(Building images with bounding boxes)
+ + +
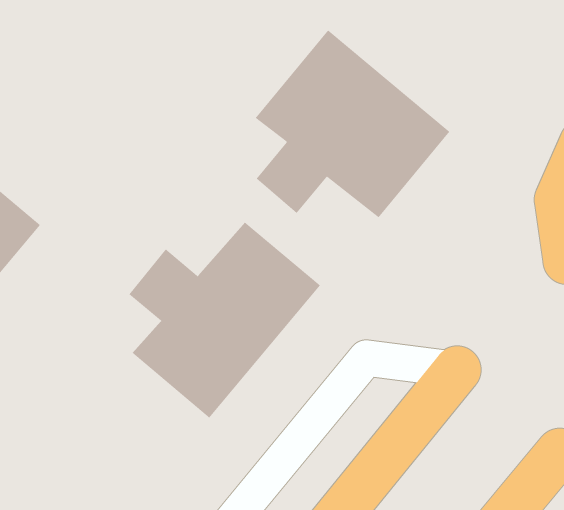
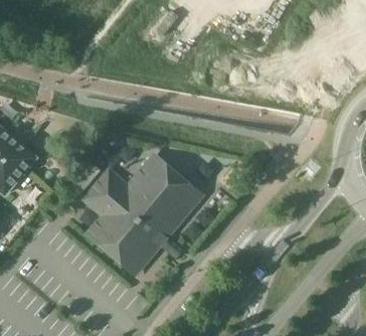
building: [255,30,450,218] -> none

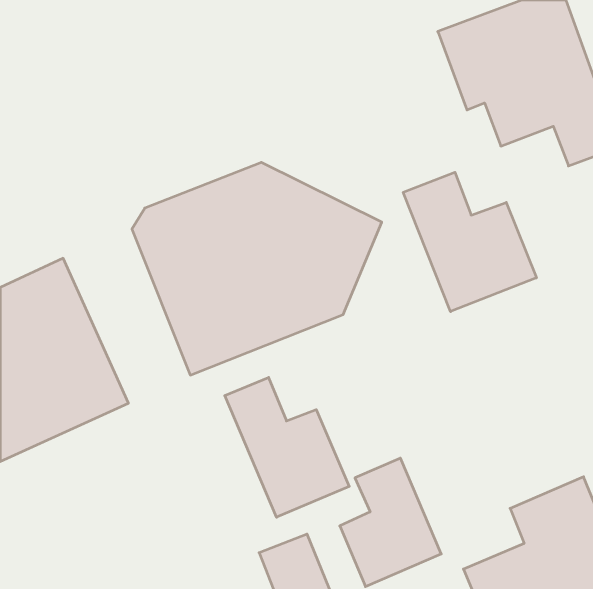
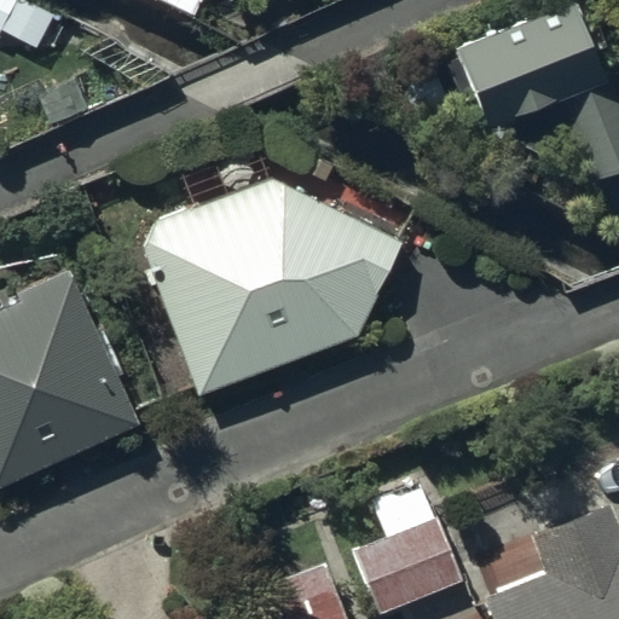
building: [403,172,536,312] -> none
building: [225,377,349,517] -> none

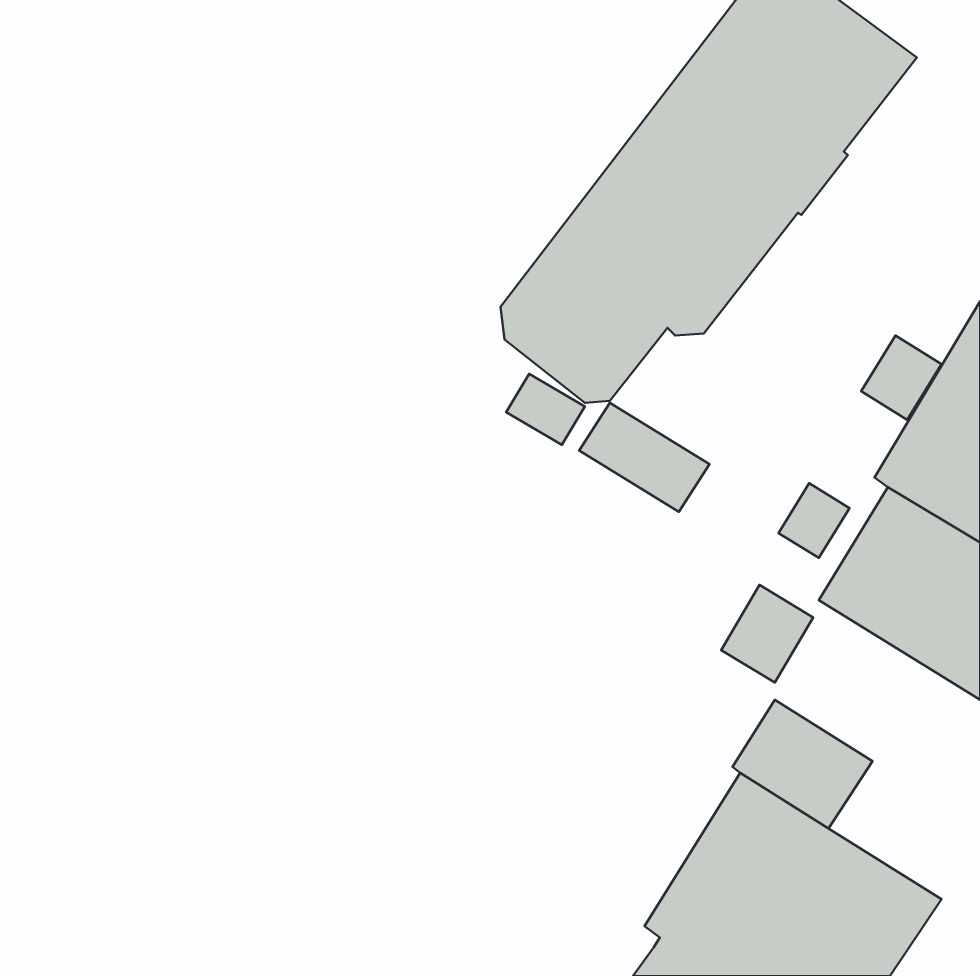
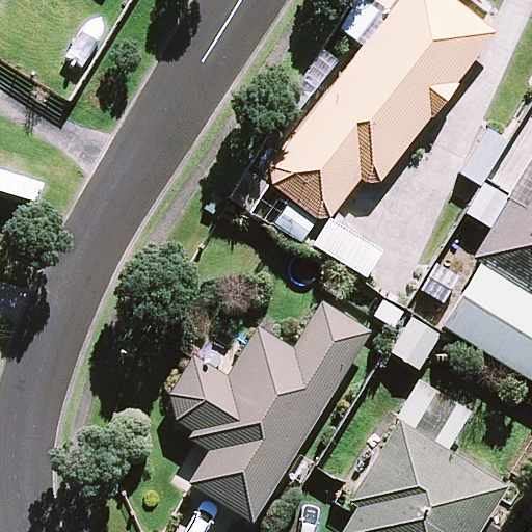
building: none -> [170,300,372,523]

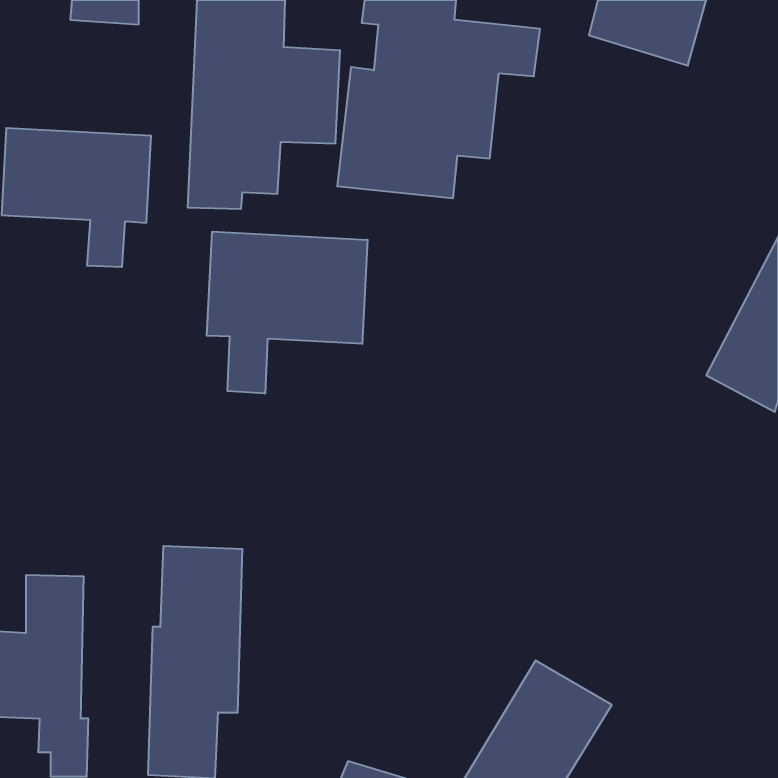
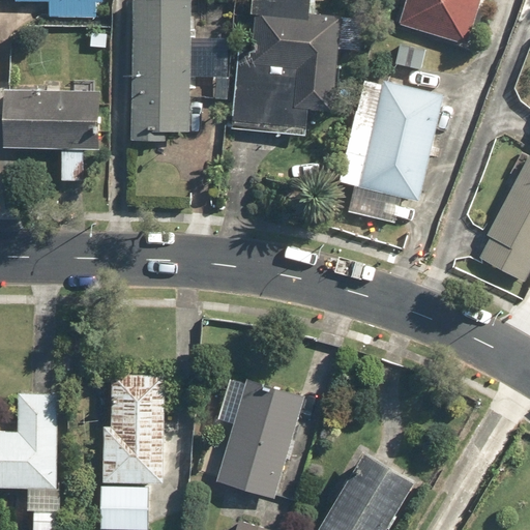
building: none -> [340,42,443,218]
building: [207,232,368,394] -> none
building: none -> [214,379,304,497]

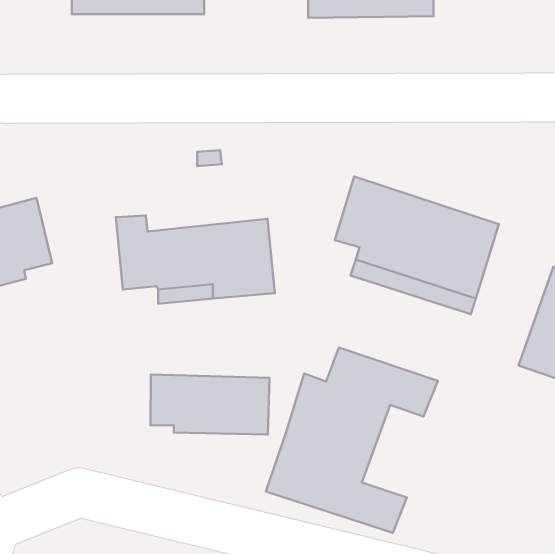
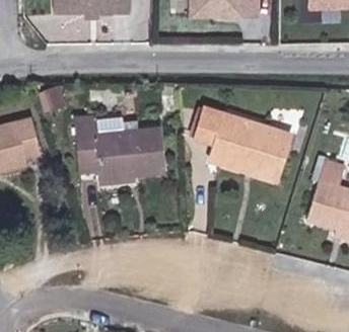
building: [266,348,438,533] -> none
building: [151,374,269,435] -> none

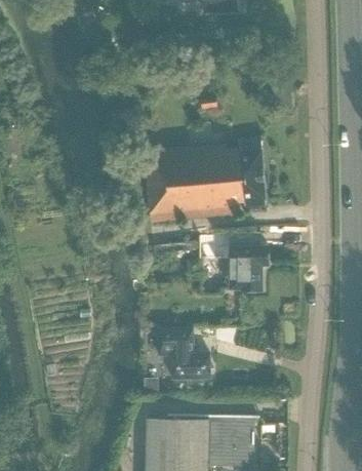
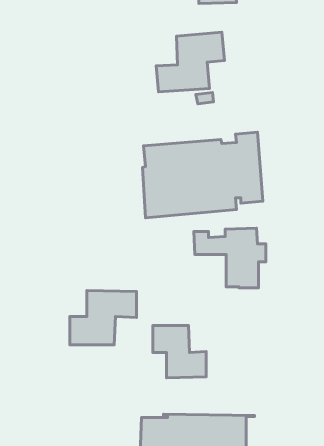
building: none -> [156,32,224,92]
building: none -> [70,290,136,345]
+ + +
- WHAT THIS TASK INVOLVES
Excluding all pictures, output exactly the lines from the line containing "building: [266,348,438,533] -> none" through the last line of the entries above.

- WORKED SOLUTION
building: [266,348,438,533] -> none
building: [151,374,269,435] -> none

building: none -> [156,32,224,92]
building: none -> [70,290,136,345]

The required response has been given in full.